[Start of Attachment]

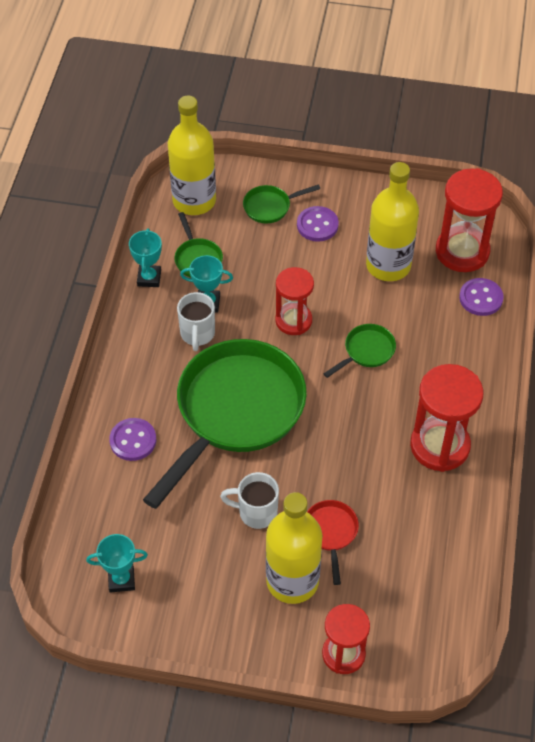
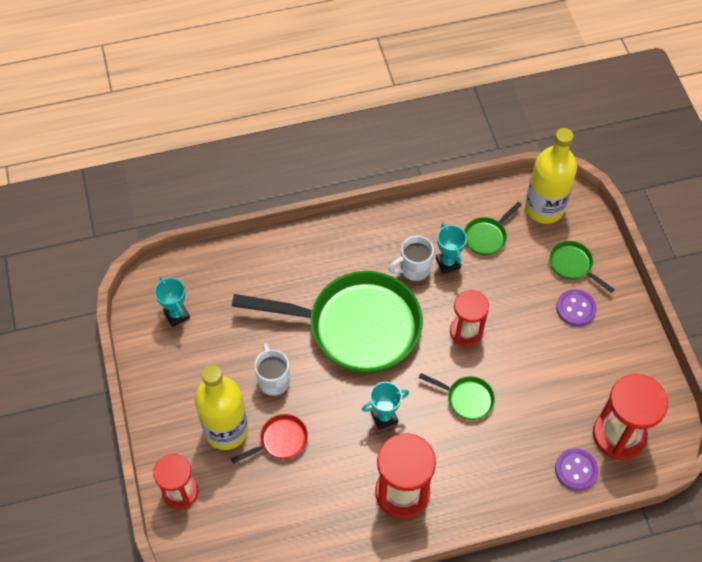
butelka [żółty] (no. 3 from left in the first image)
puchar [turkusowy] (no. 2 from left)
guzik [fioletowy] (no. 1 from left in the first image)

[End of Attachment]

### [What to work on]
Only the lines from the one with "puchar [turkusowy] (no. 2 from left)" through the final line above belong in the answer, each retyped exactly.

### [Answer to this problem]
puchar [turkusowy] (no. 2 from left)
guzik [fioletowy] (no. 1 from left in the first image)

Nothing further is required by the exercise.